◆ Task material ◆
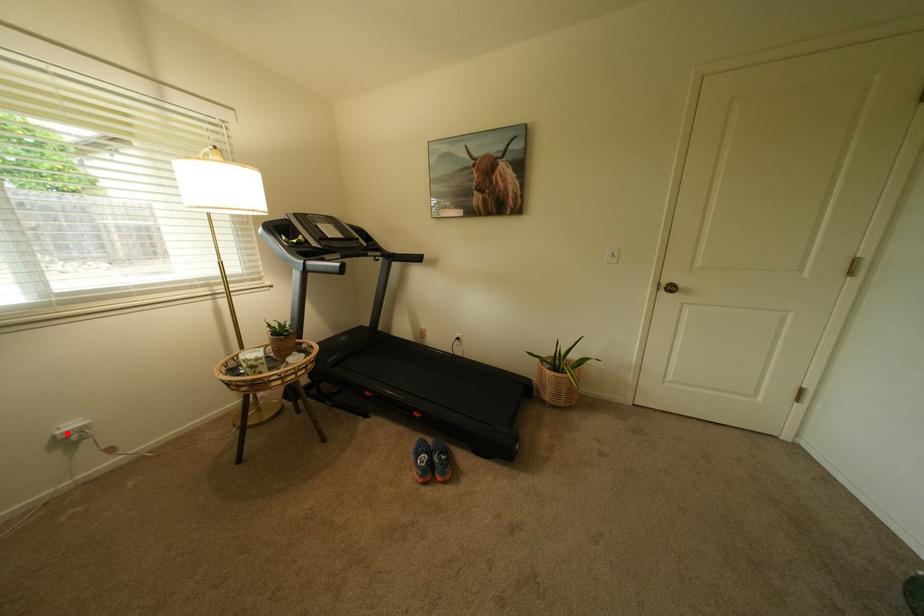
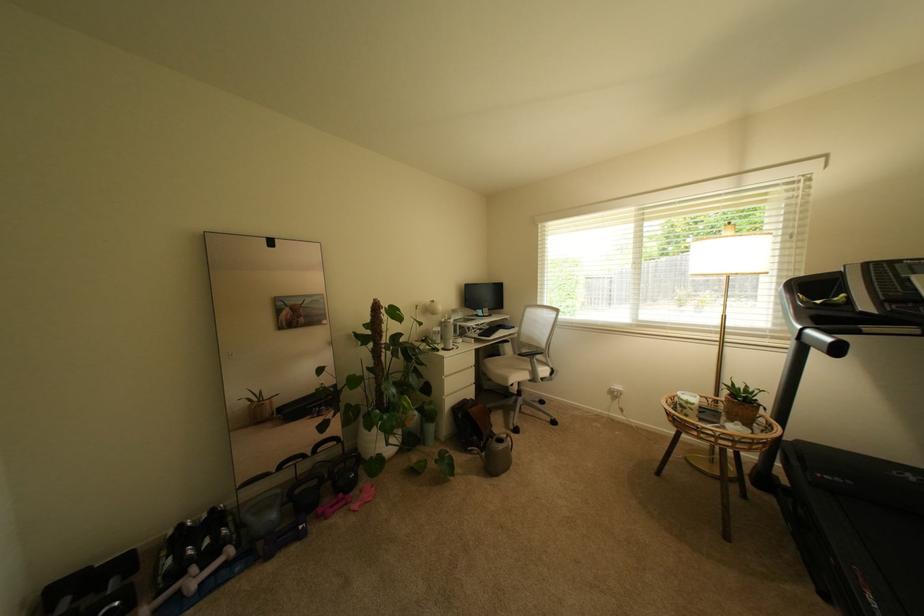
In the second image, find the point that corresponds to the highlighted location in the first image.

(622, 389)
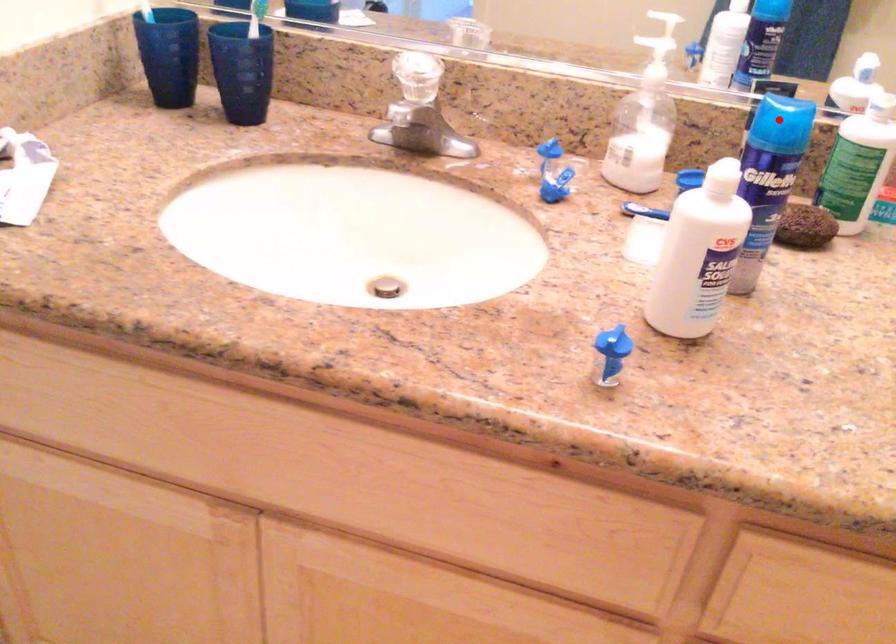
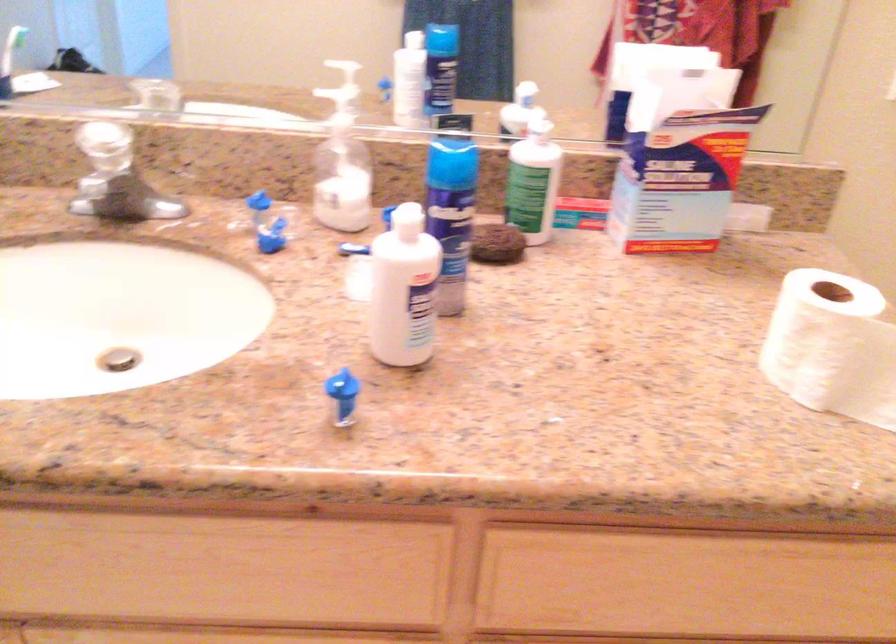
Question: I am providing you with two images of the same scene from different viewpoints. In image1, a red point is highlighted. Considering the same 3D point in image2, which of the following is correct?

Choices:
 (A) It is closer
 (B) It is farther

Answer: (B)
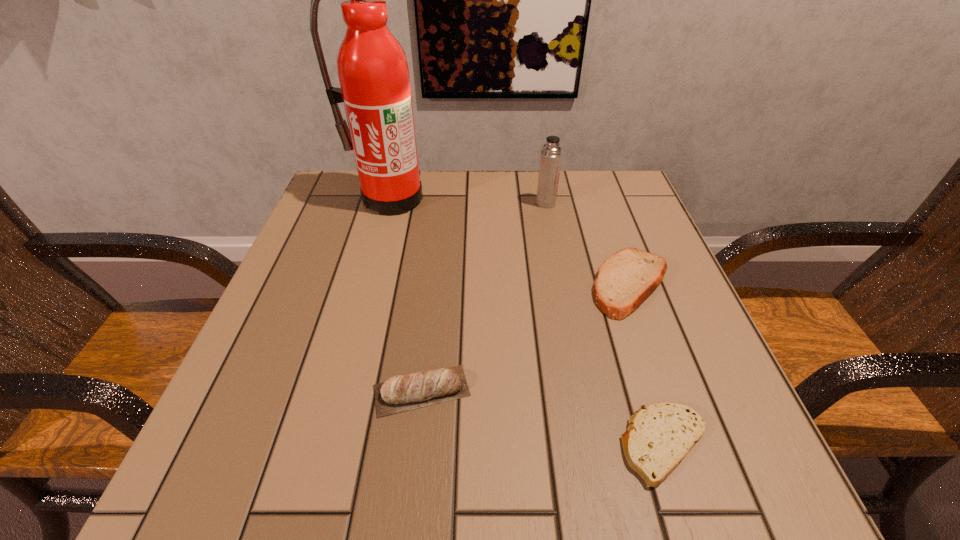
In order to click on free spot between the third object from right to left and the shortest pita bread in this screenshot , I will do `click(605, 324)`.

Image resolution: width=960 pixels, height=540 pixels. In order to click on vacant area that lies between the farthest pita bread and the tallest object in this screenshot , I will do `click(510, 242)`.

Locate which object is the second closest to the shortest object. Please provide its 2D coordinates. Your answer should be formatted as a tuple, i.e. [(x, y)], where the tuple contains the x and y coordinates of a point satisfying the conditions above.

[(400, 393)]

The height and width of the screenshot is (540, 960). What are the coordinates of `object that is the fourth closest to the tallest object` in the screenshot? It's located at (660, 435).

Point out which pita bread is positioned as the second nearest to the fourth shortest object. Please provide its 2D coordinates. Your answer should be formatted as a tuple, i.e. [(x, y)], where the tuple contains the x and y coordinates of a point satisfying the conditions above.

[(400, 393)]

This screenshot has height=540, width=960. Find the location of `pita bread that is the second closest to the leftmost pita bread`. pita bread that is the second closest to the leftmost pita bread is located at coordinates (625, 279).

Locate an element on the screen. The image size is (960, 540). free space in the image that satisfies the following two spatial constraints: 1. on the label side of the fire extinguisher; 2. on the left side of the third nearest object is located at coordinates (367, 285).

What are the coordinates of `free space that satisfies the following two spatial constraints: 1. on the label side of the tallest object; 2. on the right side of the third nearest object` in the screenshot? It's located at (367, 285).

Locate an element on the screen. The width and height of the screenshot is (960, 540). free spot that satisfies the following two spatial constraints: 1. on the front side of the farthest pita bread; 2. on the left side of the third object from left to right is located at coordinates (562, 285).

Locate an element on the screen. The height and width of the screenshot is (540, 960). free space that satisfies the following two spatial constraints: 1. on the label side of the fourth shortest object; 2. on the left side of the tallest object is located at coordinates (389, 203).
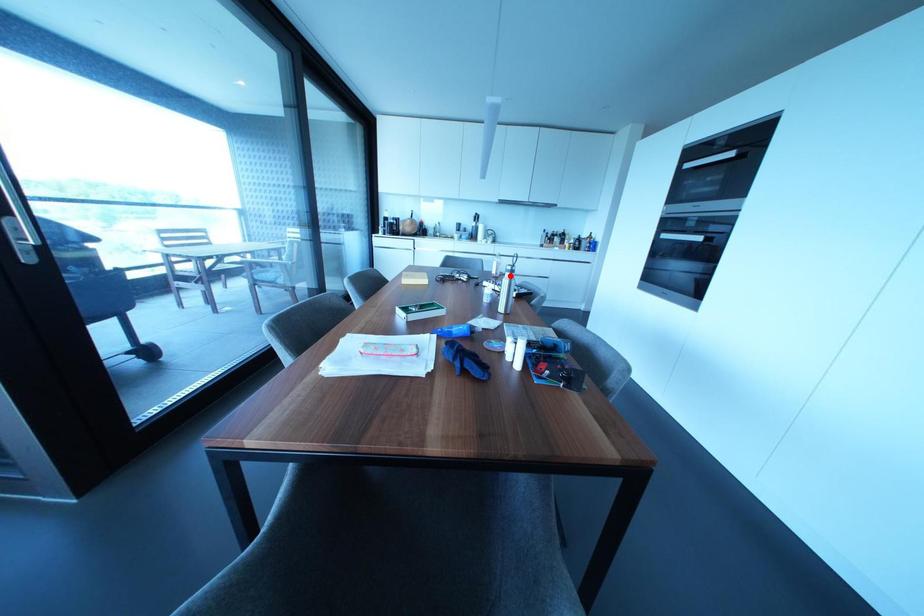
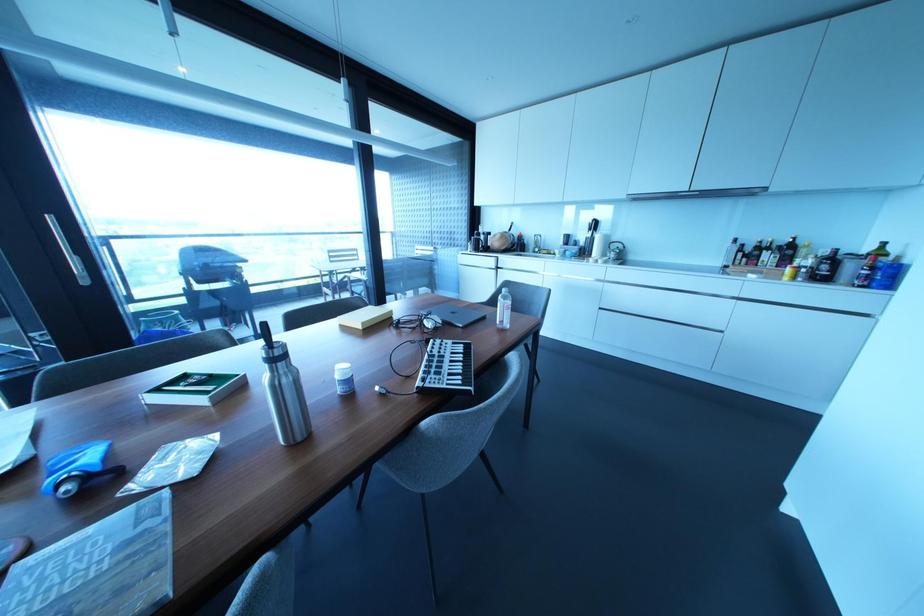
The point at the highlighted location is marked in the first image. Where is the corresponding point in the second image?

(273, 369)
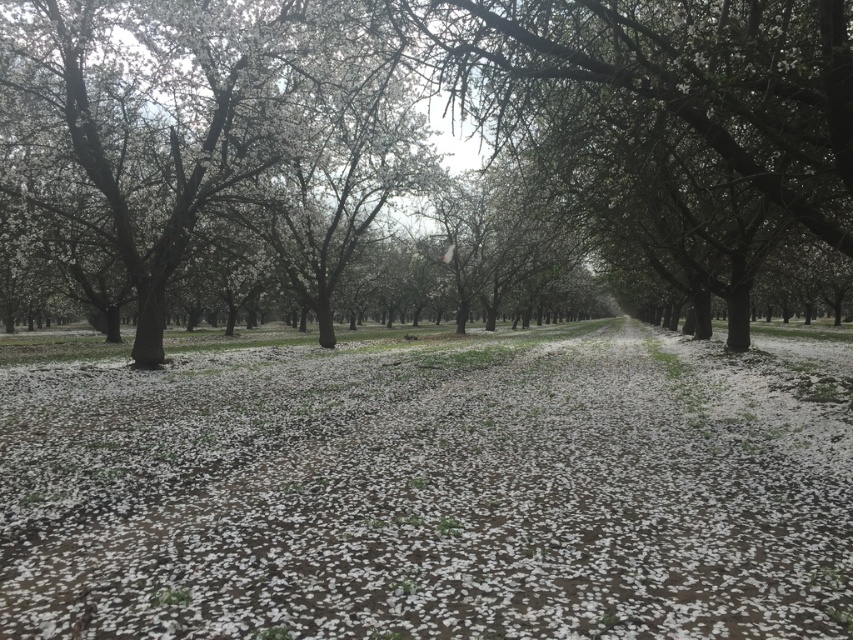
Question: Can you confirm if white matte petals at center is thinner than white blossoms at center?

Choices:
 (A) no
 (B) yes

Answer: (B)

Question: Does white matte petals at center appear on the left side of white blossoms at center?

Choices:
 (A) no
 (B) yes

Answer: (A)

Question: Does white matte petals at center have a larger size compared to white blossoms at center?

Choices:
 (A) yes
 (B) no

Answer: (B)

Question: Which object is closer to the camera taking this photo?

Choices:
 (A) white blossoms at center
 (B) white matte petals at center

Answer: (B)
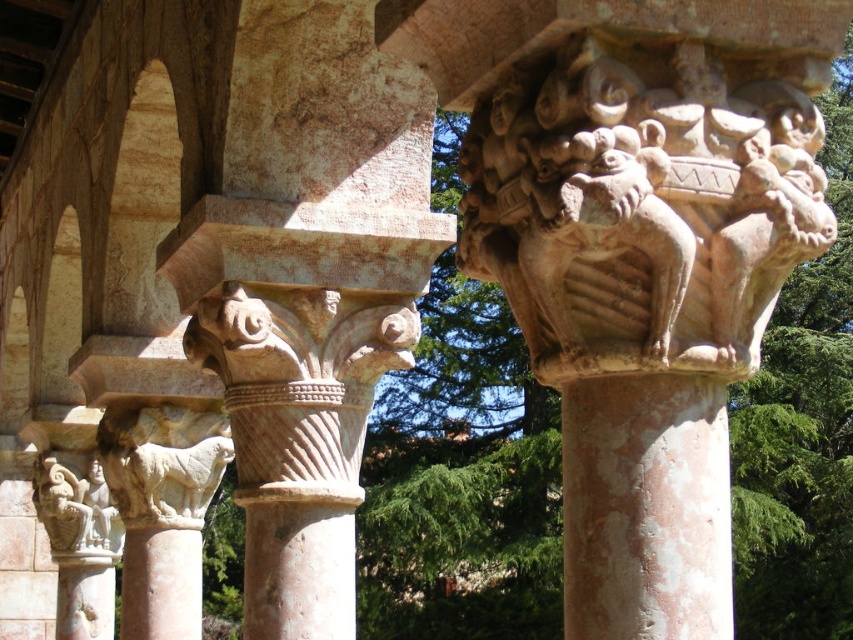
Who is taller, pink stone column at center or white stone statue at lower left?

Standing taller between the two is pink stone column at center.

Describe the element at coordinates (646, 508) in the screenshot. I see `pink stone column at center` at that location.

Who is more distant from viewer, (x=610, y=464) or (x=54, y=502)?

Point (x=54, y=502)

You are a GUI agent. You are given a task and a screenshot of the screen. Output one action in this format:
    pyautogui.click(x=<x>, y=<y>)
    Task: Click on the pink stone column at center
    Image resolution: width=853 pixels, height=640 pixels.
    Given the screenshot: What is the action you would take?
    pyautogui.click(x=646, y=508)

Who is taller, beige stone sculpture at center or pink stone column at center?

With more height is pink stone column at center.

Is beige stone sculpture at center thinner than pink stone column at center?

Yes.

I want to click on beige stone sculpture at center, so click(640, 209).

The height and width of the screenshot is (640, 853). What are the coordinates of `beige stone sculpture at center` in the screenshot? It's located at (640, 209).

Is beige stone sculpture at center taller than white stone statue at lower left?

No.

Can you confirm if beige stone sculpture at center is wider than white stone statue at lower left?

Incorrect, beige stone sculpture at center's width does not surpass white stone statue at lower left's.

Is point (785, 257) behind point (83, 556)?

No, (785, 257) is in front of (83, 556).

At what (x,y) coordinates should I click in order to perform the action: click on beige stone sculpture at center. Please return your answer as a coordinate pair (x, y). Image resolution: width=853 pixels, height=640 pixels. Looking at the image, I should click on (640, 209).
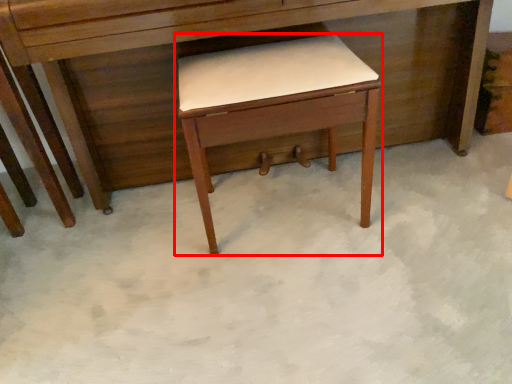
Question: From the image, what is the correct spatial relationship of table (annotated by the red box) in relation to desk?

Choices:
 (A) right
 (B) left

Answer: (A)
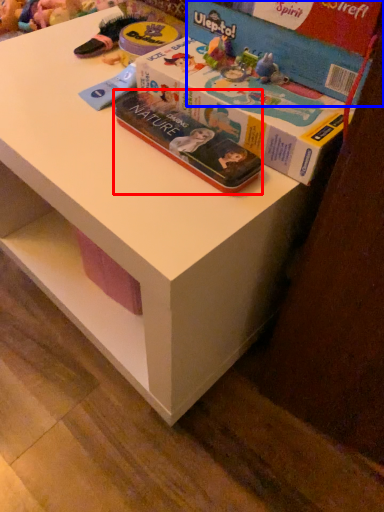
Question: Which object appears closest to the camera in this image, book (highlighted by a red box) or box (highlighted by a blue box)?

Choices:
 (A) book
 (B) box

Answer: (B)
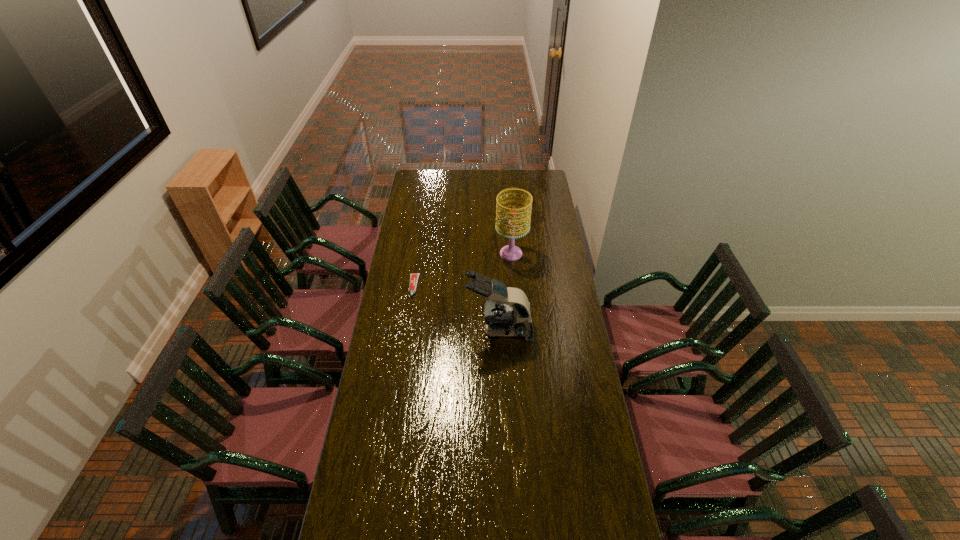
This screenshot has width=960, height=540. Identify the location of free spot at the left edge of the desktop. (396, 399).

The height and width of the screenshot is (540, 960). I want to click on free location at the right edge, so click(600, 518).

At what (x,y) coordinates should I click in order to perform the action: click on vacant area between the microscope and the leftmost object. Please return your answer as a coordinate pair (x, y). Looking at the image, I should click on (457, 308).

Locate an element on the screen. The width and height of the screenshot is (960, 540). free point between the microscope and the second nearest object is located at coordinates (457, 308).

Locate an element on the screen. This screenshot has height=540, width=960. free area in between the lampshade and the leftmost object is located at coordinates [x=463, y=270].

What are the coordinates of `vacant region between the leftmost object and the lampshade` in the screenshot? It's located at (463, 270).

At what (x,y) coordinates should I click in order to perform the action: click on vacant area that lies between the farthest object and the shortest object. Please return your answer as a coordinate pair (x, y). This screenshot has width=960, height=540. Looking at the image, I should click on (463, 270).

Find the location of `free spot between the nearest object and the second nearest object`. free spot between the nearest object and the second nearest object is located at coordinates (457, 308).

I want to click on object that stands as the second closest to the microscope, so click(510, 252).

At what (x,y) coordinates should I click in order to perform the action: click on the second closest object relative to the lampshade. Please return your answer as a coordinate pair (x, y). Looking at the image, I should click on (413, 282).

◆ Given exercise ◆
Reproduce all of the data above word for word, leaving out the pictures.

◆ Result of this task ◆
In the second image, find the point that corresponds to the highlighted location in the first image.

(622, 389)
Question: I am providing you with two images of the same scene from different viewpoints. In image1, a red point is highlighted. Considering the same 3D point in image2, which of the following is correct?

Choices:
 (A) It is closer
 (B) It is farther

Answer: (B)
In order to click on free spot between the third object from right to left and the shortest pita bread in this screenshot , I will do `click(605, 324)`.

Image resolution: width=960 pixels, height=540 pixels. In order to click on vacant area that lies between the farthest pita bread and the tallest object in this screenshot , I will do `click(510, 242)`.

Locate which object is the second closest to the shortest object. Please provide its 2D coordinates. Your answer should be formatted as a tuple, i.e. [(x, y)], where the tuple contains the x and y coordinates of a point satisfying the conditions above.

[(400, 393)]

The height and width of the screenshot is (540, 960). What are the coordinates of `object that is the fourth closest to the tallest object` in the screenshot? It's located at (660, 435).

Point out which pita bread is positioned as the second nearest to the fourth shortest object. Please provide its 2D coordinates. Your answer should be formatted as a tuple, i.e. [(x, y)], where the tuple contains the x and y coordinates of a point satisfying the conditions above.

[(400, 393)]

This screenshot has height=540, width=960. Find the location of `pita bread that is the second closest to the leftmost pita bread`. pita bread that is the second closest to the leftmost pita bread is located at coordinates (625, 279).

Locate an element on the screen. The image size is (960, 540). free space in the image that satisfies the following two spatial constraints: 1. on the label side of the fire extinguisher; 2. on the left side of the third nearest object is located at coordinates (367, 285).

What are the coordinates of `free space that satisfies the following two spatial constraints: 1. on the label side of the tallest object; 2. on the right side of the third nearest object` in the screenshot? It's located at (367, 285).

Locate an element on the screen. The width and height of the screenshot is (960, 540). free spot that satisfies the following two spatial constraints: 1. on the front side of the farthest pita bread; 2. on the left side of the third object from left to right is located at coordinates (562, 285).

Locate an element on the screen. The height and width of the screenshot is (540, 960). free space that satisfies the following two spatial constraints: 1. on the label side of the fourth shortest object; 2. on the left side of the tallest object is located at coordinates (389, 203).
The point at the highlighted location is marked in the first image. Where is the corresponding point in the second image?

(273, 369)
Question: Can you confirm if white matte petals at center is thinner than white blossoms at center?

Choices:
 (A) no
 (B) yes

Answer: (B)

Question: Does white matte petals at center appear on the left side of white blossoms at center?

Choices:
 (A) no
 (B) yes

Answer: (A)

Question: Does white matte petals at center have a larger size compared to white blossoms at center?

Choices:
 (A) yes
 (B) no

Answer: (B)

Question: Which object is closer to the camera taking this photo?

Choices:
 (A) white blossoms at center
 (B) white matte petals at center

Answer: (B)
Who is taller, pink stone column at center or white stone statue at lower left?

Standing taller between the two is pink stone column at center.

Describe the element at coordinates (646, 508) in the screenshot. I see `pink stone column at center` at that location.

Who is more distant from viewer, (x=610, y=464) or (x=54, y=502)?

Point (x=54, y=502)

You are a GUI agent. You are given a task and a screenshot of the screen. Output one action in this format:
    pyautogui.click(x=<x>, y=<y>)
    Task: Click on the pink stone column at center
    Image resolution: width=853 pixels, height=640 pixels.
    Given the screenshot: What is the action you would take?
    pyautogui.click(x=646, y=508)

Who is taller, beige stone sculpture at center or pink stone column at center?

With more height is pink stone column at center.

Is beige stone sculpture at center thinner than pink stone column at center?

Yes.

I want to click on beige stone sculpture at center, so click(640, 209).

The height and width of the screenshot is (640, 853). What are the coordinates of `beige stone sculpture at center` in the screenshot? It's located at (640, 209).

Is beige stone sculpture at center taller than white stone statue at lower left?

No.

Can you confirm if beige stone sculpture at center is wider than white stone statue at lower left?

Incorrect, beige stone sculpture at center's width does not surpass white stone statue at lower left's.

Is point (785, 257) behind point (83, 556)?

No, (785, 257) is in front of (83, 556).

At what (x,y) coordinates should I click in order to perform the action: click on beige stone sculpture at center. Please return your answer as a coordinate pair (x, y). Image resolution: width=853 pixels, height=640 pixels. Looking at the image, I should click on (640, 209).
Question: From the image, what is the correct spatial relationship of table (annotated by the red box) in relation to desk?

Choices:
 (A) right
 (B) left

Answer: (A)
Question: Which object appears closest to the camera in this image, book (highlighted by a red box) or box (highlighted by a blue box)?

Choices:
 (A) book
 (B) box

Answer: (B)
This screenshot has width=960, height=540. Identify the location of free spot at the left edge of the desktop. (396, 399).

The height and width of the screenshot is (540, 960). I want to click on free location at the right edge, so click(600, 518).

At what (x,y) coordinates should I click in order to perform the action: click on vacant area between the microscope and the leftmost object. Please return your answer as a coordinate pair (x, y). Looking at the image, I should click on (457, 308).

Locate an element on the screen. The width and height of the screenshot is (960, 540). free point between the microscope and the second nearest object is located at coordinates (457, 308).

Locate an element on the screen. This screenshot has height=540, width=960. free area in between the lampshade and the leftmost object is located at coordinates [x=463, y=270].

What are the coordinates of `vacant region between the leftmost object and the lampshade` in the screenshot? It's located at (463, 270).

At what (x,y) coordinates should I click in order to perform the action: click on vacant area that lies between the farthest object and the shortest object. Please return your answer as a coordinate pair (x, y). This screenshot has width=960, height=540. Looking at the image, I should click on (463, 270).

Find the location of `free spot between the nearest object and the second nearest object`. free spot between the nearest object and the second nearest object is located at coordinates (457, 308).

I want to click on object that stands as the second closest to the microscope, so click(510, 252).

At what (x,y) coordinates should I click in order to perform the action: click on the second closest object relative to the lampshade. Please return your answer as a coordinate pair (x, y). Looking at the image, I should click on (413, 282).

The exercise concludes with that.